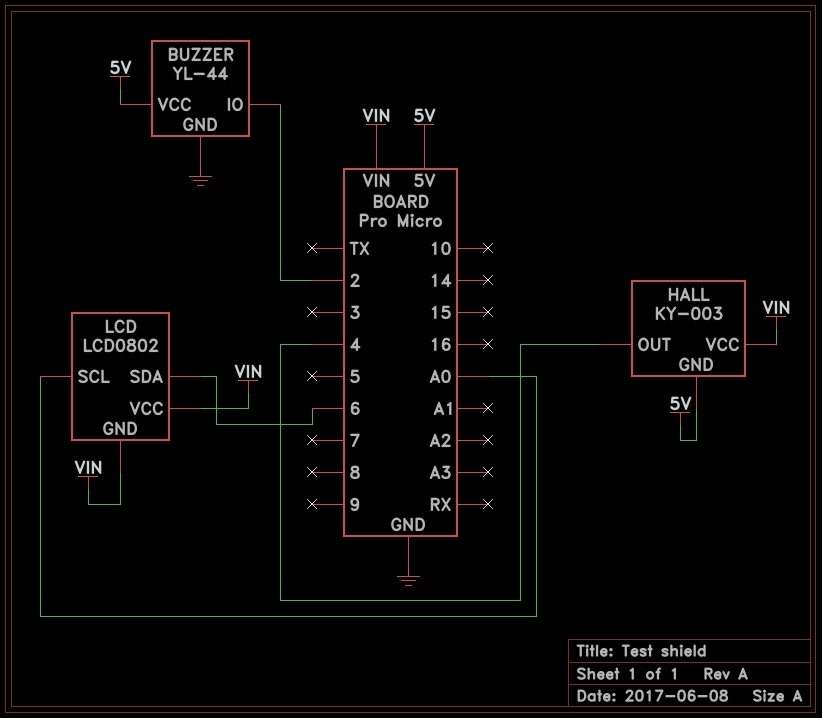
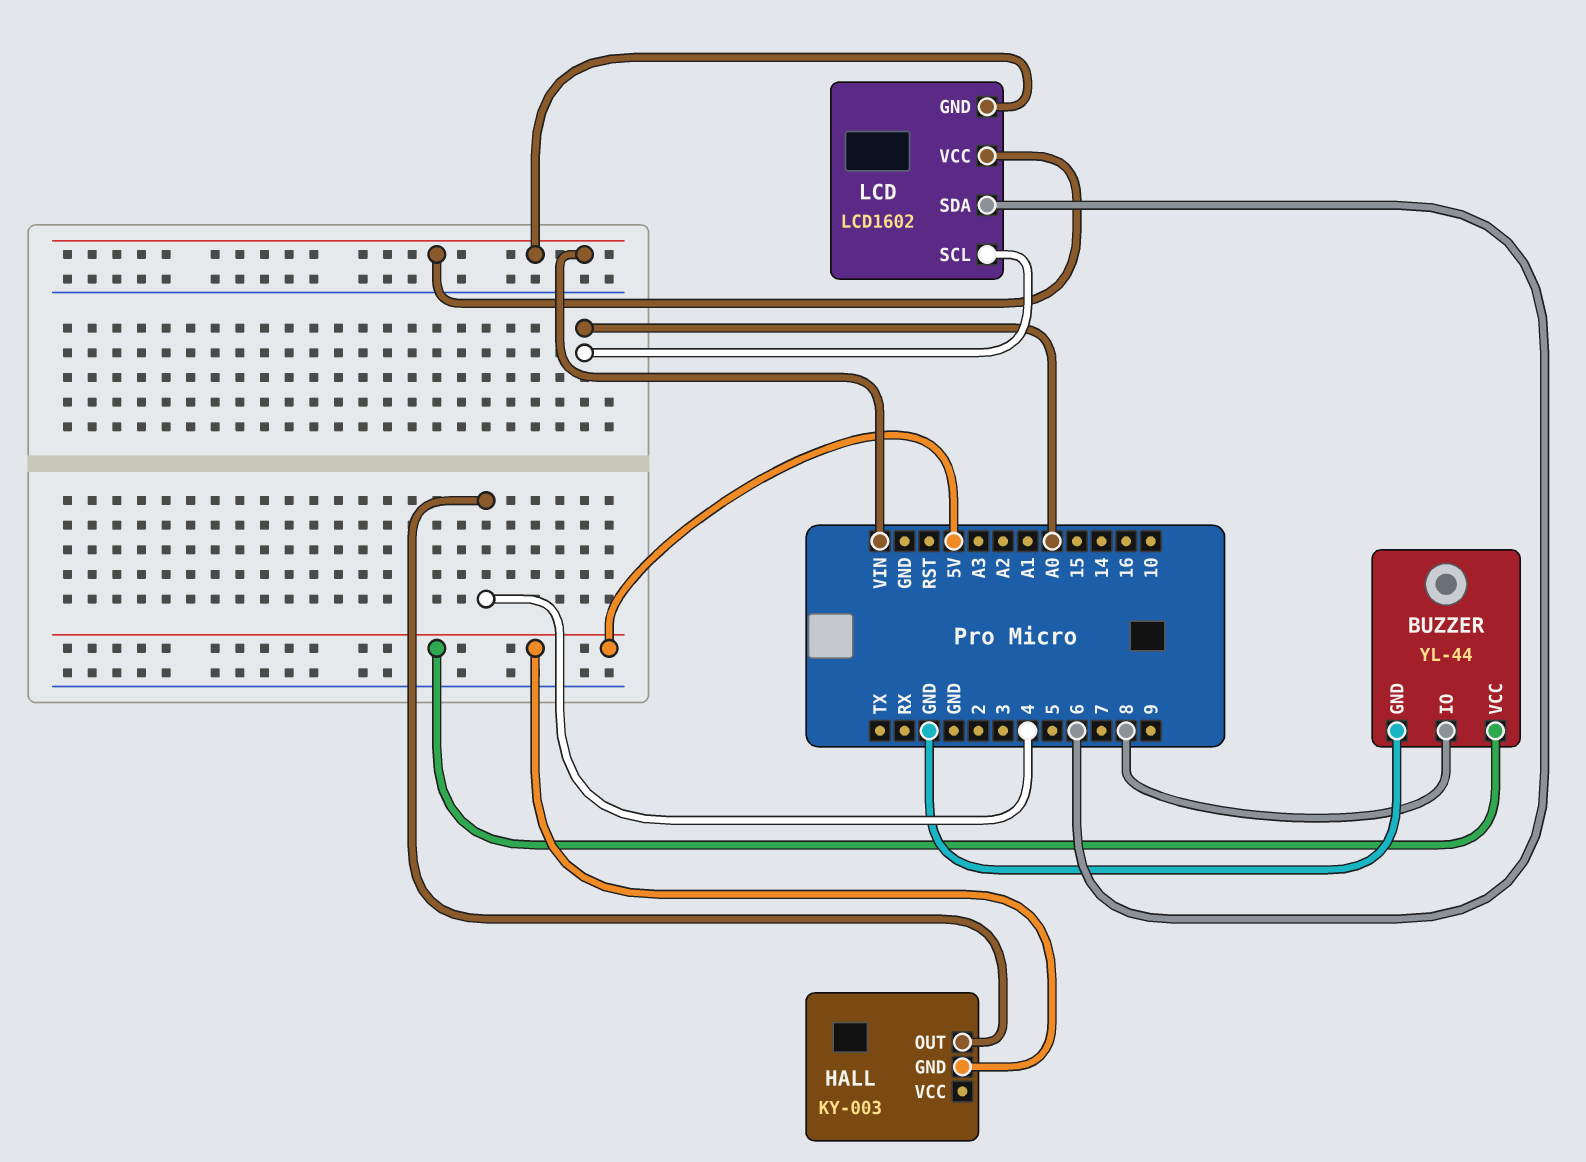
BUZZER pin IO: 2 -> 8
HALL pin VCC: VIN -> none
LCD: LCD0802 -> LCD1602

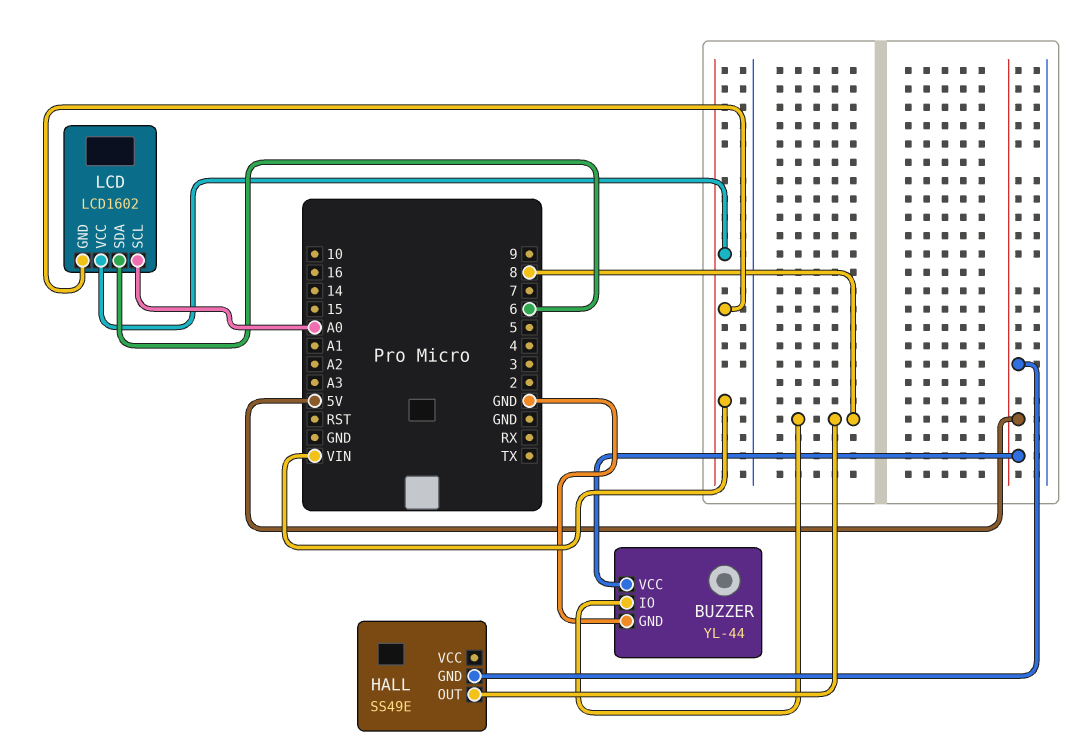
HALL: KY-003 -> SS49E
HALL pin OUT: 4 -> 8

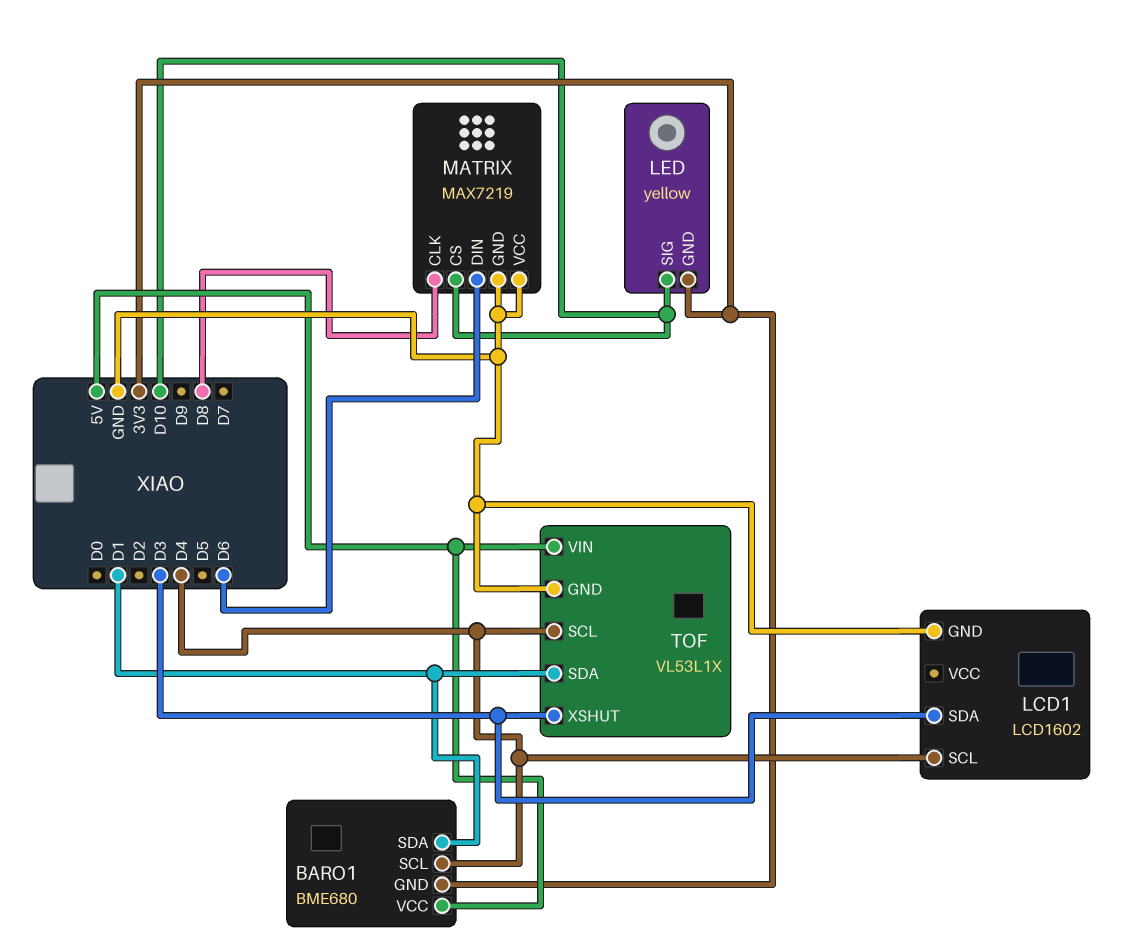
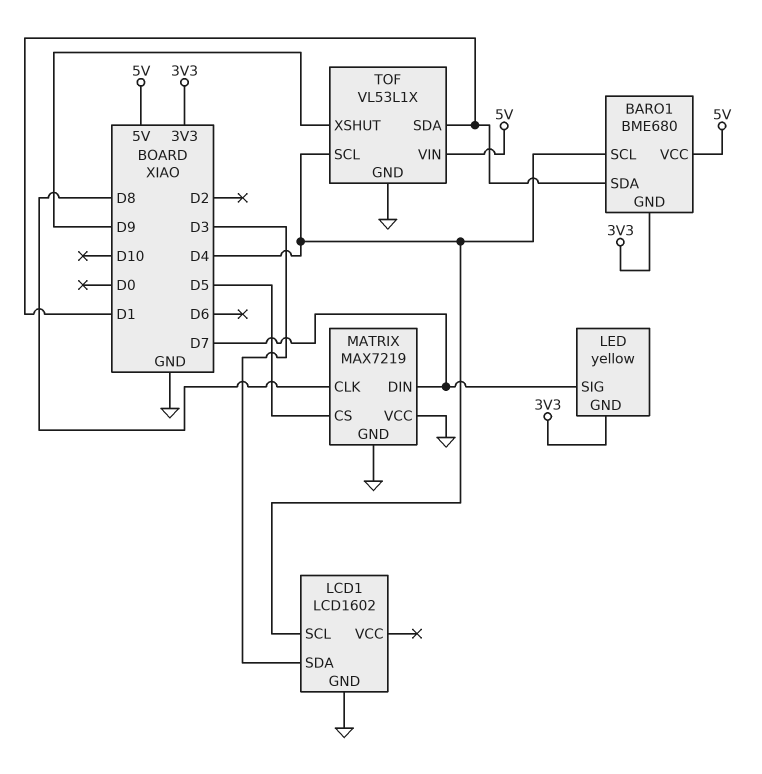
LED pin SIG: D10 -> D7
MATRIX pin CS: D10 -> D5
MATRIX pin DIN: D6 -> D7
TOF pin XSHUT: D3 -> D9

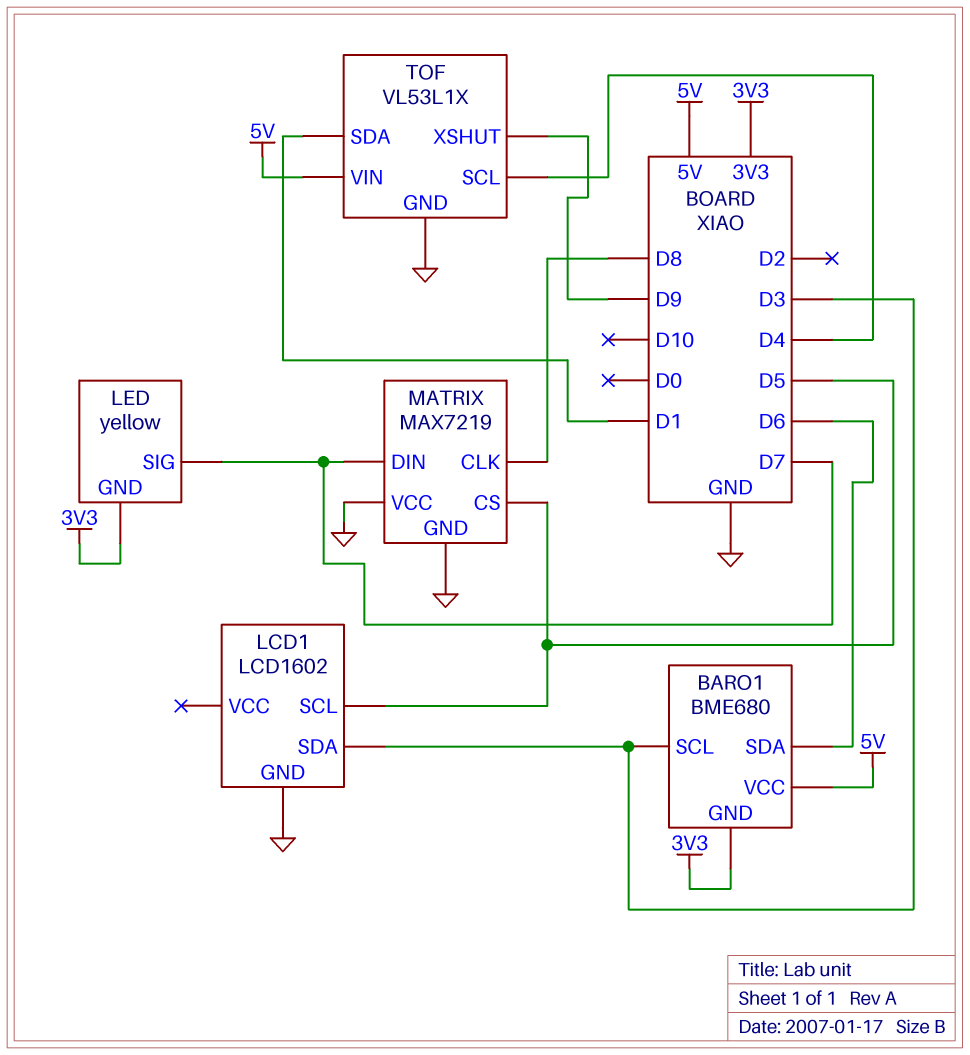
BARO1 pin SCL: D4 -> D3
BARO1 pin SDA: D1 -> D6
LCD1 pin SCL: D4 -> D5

Brief
Your answer is an exact copy of the records above, stripped of pictures.

Finished exercise
BUZZER pin IO: 2 -> 8
HALL pin VCC: VIN -> none
LCD: LCD0802 -> LCD1602

HALL: KY-003 -> SS49E
HALL pin OUT: 4 -> 8

LED pin SIG: D10 -> D7
MATRIX pin CS: D10 -> D5
MATRIX pin DIN: D6 -> D7
TOF pin XSHUT: D3 -> D9

BARO1 pin SCL: D4 -> D3
BARO1 pin SDA: D1 -> D6
LCD1 pin SCL: D4 -> D5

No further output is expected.